▶ [What is being asked] Please give all of the data again, character for character, and drop the pictures.

(Before-and-after scene images)

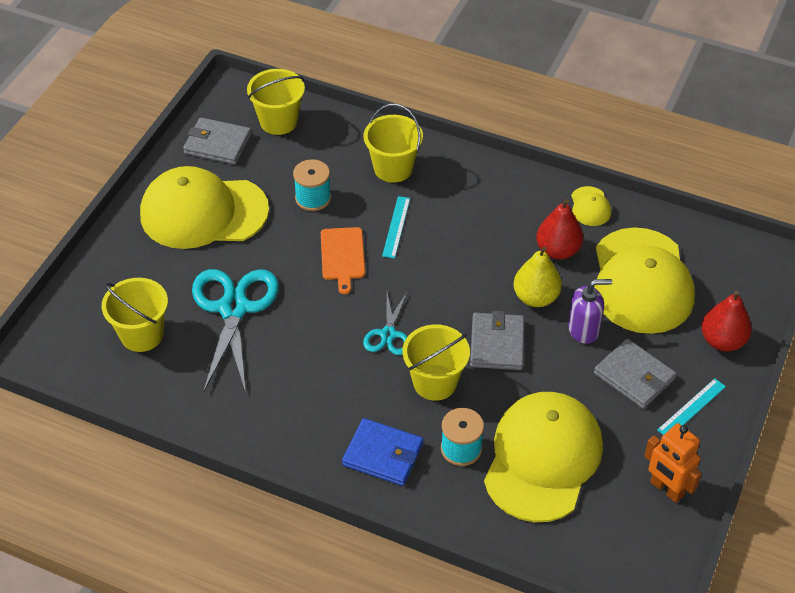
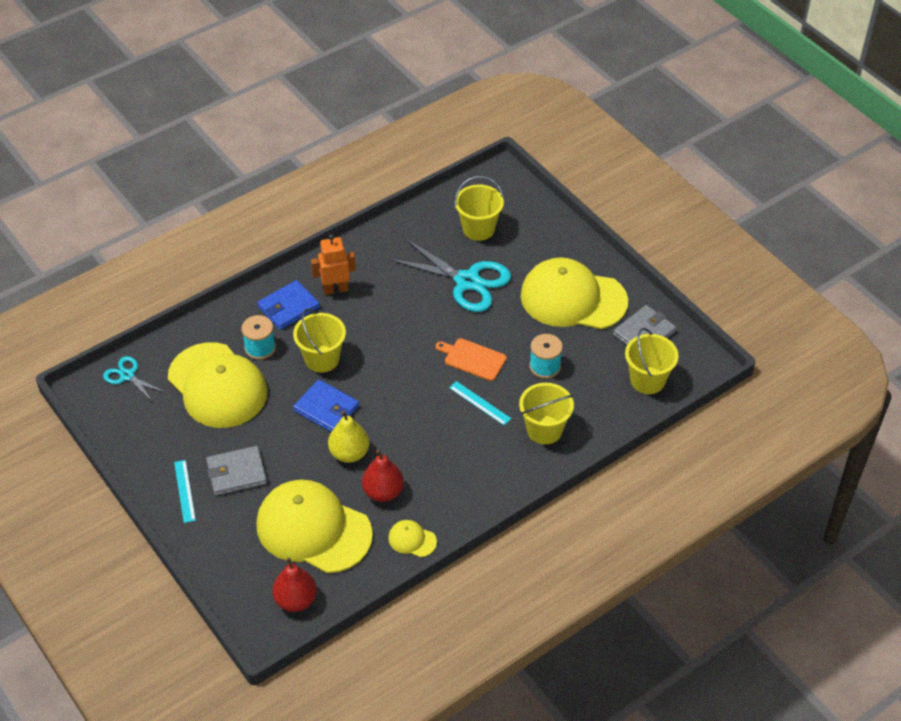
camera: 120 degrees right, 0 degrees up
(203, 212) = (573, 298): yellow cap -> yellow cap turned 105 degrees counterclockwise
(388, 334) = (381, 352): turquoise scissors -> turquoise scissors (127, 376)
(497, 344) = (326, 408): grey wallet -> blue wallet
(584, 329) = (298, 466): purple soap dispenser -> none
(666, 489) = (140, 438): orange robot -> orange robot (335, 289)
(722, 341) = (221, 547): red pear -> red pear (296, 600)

▶ [Exercise solution]
camera: 120 degrees right, 0 degrees up
(203, 212) = (573, 298): yellow cap -> yellow cap turned 105 degrees counterclockwise
(388, 334) = (381, 352): turquoise scissors -> turquoise scissors (127, 376)
(497, 344) = (326, 408): grey wallet -> blue wallet
(584, 329) = (298, 466): purple soap dispenser -> none
(666, 489) = (140, 438): orange robot -> orange robot (335, 289)
(722, 341) = (221, 547): red pear -> red pear (296, 600)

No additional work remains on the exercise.